From the entries below, return exactly the lines beginning at the one that contains "yellow trophy [123,190,196,294]" and ending at the one that contains "none -> orange capsule [505,474,589,582]", both of them included, and only those lines.

Start of Record extracts

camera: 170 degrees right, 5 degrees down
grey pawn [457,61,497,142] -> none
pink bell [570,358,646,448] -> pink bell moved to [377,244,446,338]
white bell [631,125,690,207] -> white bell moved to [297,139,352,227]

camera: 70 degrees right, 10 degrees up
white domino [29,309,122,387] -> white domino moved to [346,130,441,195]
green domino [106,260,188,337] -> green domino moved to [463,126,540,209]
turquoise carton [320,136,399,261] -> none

End of Record extracts
Start of Record extracts

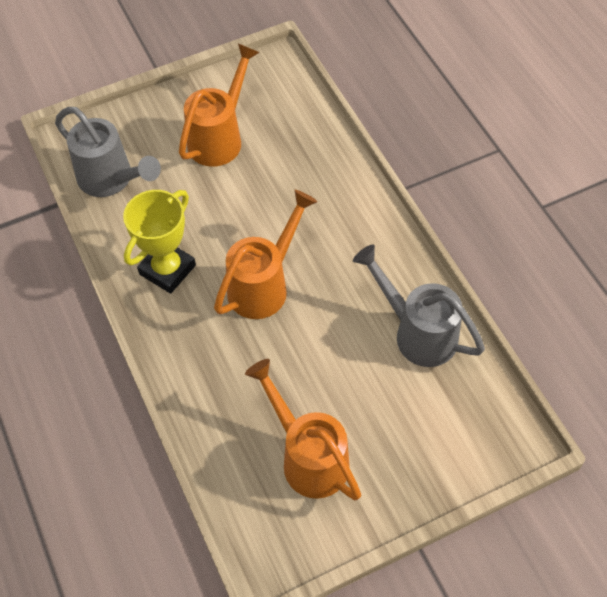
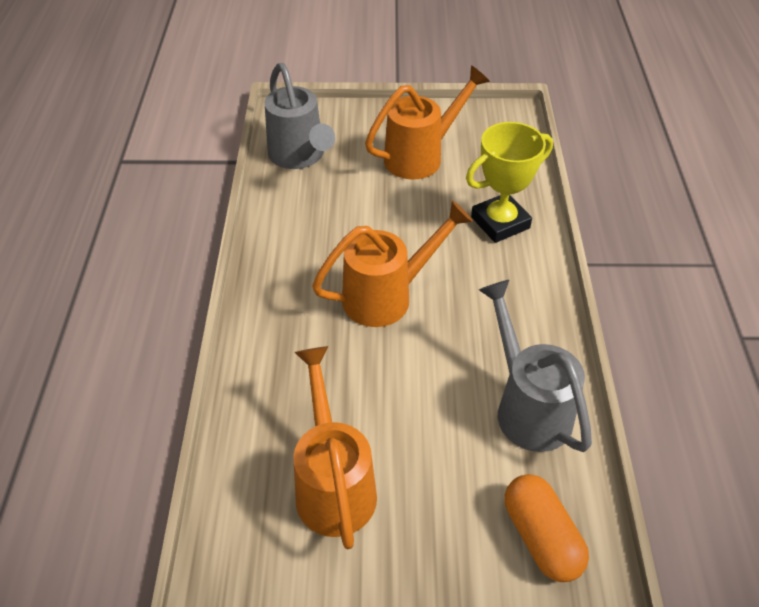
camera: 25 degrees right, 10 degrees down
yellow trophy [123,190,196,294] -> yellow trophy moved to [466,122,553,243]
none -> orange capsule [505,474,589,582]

End of Record extracts

# [Exercise result]
yellow trophy [123,190,196,294] -> yellow trophy moved to [466,122,553,243]
none -> orange capsule [505,474,589,582]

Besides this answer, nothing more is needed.